*Aim of the exercise*: The lines below are to be quoted exactly, from the first through the one that contains "(603, 113) = (263, 314): white".

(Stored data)
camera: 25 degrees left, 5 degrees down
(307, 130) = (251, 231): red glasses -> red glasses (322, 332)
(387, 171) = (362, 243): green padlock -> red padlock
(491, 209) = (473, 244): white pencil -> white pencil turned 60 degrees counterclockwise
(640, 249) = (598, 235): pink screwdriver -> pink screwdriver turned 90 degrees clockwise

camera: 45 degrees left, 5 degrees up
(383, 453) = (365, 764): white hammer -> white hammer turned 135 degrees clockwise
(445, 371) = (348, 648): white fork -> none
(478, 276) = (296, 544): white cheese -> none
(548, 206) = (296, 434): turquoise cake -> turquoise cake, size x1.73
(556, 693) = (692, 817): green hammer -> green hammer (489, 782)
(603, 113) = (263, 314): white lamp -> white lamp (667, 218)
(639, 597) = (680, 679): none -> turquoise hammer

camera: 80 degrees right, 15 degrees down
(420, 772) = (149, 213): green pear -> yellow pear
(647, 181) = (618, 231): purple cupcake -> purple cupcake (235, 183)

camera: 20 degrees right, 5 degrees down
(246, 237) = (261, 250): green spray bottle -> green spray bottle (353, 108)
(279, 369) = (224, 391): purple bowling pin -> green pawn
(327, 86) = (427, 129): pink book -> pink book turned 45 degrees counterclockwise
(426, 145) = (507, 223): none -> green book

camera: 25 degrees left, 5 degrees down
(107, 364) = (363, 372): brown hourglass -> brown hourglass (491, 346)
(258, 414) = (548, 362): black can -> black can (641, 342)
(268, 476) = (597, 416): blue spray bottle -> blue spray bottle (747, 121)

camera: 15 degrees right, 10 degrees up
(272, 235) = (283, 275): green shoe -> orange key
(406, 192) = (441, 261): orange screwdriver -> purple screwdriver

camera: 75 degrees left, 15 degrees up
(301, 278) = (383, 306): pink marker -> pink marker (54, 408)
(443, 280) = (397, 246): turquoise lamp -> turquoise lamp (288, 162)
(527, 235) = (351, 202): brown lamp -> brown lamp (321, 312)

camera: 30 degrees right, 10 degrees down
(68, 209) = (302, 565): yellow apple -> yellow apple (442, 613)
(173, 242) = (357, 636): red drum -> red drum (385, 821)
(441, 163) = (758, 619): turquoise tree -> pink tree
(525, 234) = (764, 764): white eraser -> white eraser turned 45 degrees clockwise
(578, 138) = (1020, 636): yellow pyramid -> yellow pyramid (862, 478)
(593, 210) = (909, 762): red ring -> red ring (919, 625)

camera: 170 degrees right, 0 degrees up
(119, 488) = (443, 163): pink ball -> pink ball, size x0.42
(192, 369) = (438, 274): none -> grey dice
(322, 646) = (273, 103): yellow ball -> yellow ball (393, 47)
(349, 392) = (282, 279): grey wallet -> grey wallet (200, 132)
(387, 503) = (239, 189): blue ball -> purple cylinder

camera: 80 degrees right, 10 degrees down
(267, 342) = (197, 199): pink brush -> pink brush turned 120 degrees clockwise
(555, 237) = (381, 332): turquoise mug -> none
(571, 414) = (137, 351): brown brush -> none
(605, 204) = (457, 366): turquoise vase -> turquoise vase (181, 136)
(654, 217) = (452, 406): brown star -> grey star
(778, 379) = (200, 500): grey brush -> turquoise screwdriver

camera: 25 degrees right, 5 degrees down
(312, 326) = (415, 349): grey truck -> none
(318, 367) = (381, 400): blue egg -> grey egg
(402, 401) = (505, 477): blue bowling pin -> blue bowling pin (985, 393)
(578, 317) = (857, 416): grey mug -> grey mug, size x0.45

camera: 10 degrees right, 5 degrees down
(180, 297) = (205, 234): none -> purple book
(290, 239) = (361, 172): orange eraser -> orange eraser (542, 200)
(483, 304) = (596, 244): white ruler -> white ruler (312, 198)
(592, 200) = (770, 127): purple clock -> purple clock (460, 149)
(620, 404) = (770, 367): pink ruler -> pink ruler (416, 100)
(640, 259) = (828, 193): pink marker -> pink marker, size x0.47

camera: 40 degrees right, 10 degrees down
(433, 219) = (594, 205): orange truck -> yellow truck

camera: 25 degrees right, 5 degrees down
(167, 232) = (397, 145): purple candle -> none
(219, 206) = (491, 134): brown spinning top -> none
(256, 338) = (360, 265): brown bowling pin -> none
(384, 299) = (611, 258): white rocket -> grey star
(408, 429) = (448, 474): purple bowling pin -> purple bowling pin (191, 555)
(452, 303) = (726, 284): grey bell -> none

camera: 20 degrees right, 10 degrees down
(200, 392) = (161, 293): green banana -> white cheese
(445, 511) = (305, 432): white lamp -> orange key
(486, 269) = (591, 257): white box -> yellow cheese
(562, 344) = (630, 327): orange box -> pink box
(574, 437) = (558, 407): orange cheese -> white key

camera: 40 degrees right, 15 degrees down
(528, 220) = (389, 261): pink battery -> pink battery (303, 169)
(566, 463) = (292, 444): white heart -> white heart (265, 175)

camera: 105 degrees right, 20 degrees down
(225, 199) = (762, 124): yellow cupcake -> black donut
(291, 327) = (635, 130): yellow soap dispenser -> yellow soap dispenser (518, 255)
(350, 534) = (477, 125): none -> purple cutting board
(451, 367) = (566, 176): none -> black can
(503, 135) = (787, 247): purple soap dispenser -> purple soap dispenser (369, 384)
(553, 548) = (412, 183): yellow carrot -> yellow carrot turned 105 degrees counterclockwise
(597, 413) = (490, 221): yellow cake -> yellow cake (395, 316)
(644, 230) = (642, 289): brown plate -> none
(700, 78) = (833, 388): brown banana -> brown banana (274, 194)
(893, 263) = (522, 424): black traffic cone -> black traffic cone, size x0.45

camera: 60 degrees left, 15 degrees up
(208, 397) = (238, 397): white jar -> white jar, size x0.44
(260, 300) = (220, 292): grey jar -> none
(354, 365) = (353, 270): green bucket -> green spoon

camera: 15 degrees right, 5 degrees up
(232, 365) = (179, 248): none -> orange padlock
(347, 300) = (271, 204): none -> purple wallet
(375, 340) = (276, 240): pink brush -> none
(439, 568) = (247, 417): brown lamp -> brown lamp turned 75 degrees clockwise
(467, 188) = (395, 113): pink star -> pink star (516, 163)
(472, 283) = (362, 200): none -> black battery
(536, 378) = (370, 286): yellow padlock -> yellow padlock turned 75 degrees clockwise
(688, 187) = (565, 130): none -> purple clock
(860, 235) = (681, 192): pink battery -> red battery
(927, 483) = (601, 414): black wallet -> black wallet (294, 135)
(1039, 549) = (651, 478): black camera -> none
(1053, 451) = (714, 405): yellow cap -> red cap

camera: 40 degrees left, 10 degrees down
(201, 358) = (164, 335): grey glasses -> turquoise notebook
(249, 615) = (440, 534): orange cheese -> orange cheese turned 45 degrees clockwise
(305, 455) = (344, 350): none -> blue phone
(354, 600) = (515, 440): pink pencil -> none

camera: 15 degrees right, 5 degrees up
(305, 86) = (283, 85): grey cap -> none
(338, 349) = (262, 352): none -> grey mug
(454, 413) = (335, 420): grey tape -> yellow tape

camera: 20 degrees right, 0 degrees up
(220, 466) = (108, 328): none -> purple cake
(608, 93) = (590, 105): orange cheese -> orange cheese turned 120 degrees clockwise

*Output below*:
camera: 25 degrees left, 5 degrees down
(307, 130) = (251, 231): red glasses -> red glasses (322, 332)
(387, 171) = (362, 243): green padlock -> red padlock
(491, 209) = (473, 244): white pencil -> white pencil turned 60 degrees counterclockwise
(640, 249) = (598, 235): pink screwdriver -> pink screwdriver turned 90 degrees clockwise

camera: 45 degrees left, 5 degrees up
(383, 453) = (365, 764): white hammer -> white hammer turned 135 degrees clockwise
(445, 371) = (348, 648): white fork -> none
(478, 276) = (296, 544): white cheese -> none
(548, 206) = (296, 434): turquoise cake -> turquoise cake, size x1.73
(556, 693) = (692, 817): green hammer -> green hammer (489, 782)
(603, 113) = (263, 314): white lamp -> white lamp (667, 218)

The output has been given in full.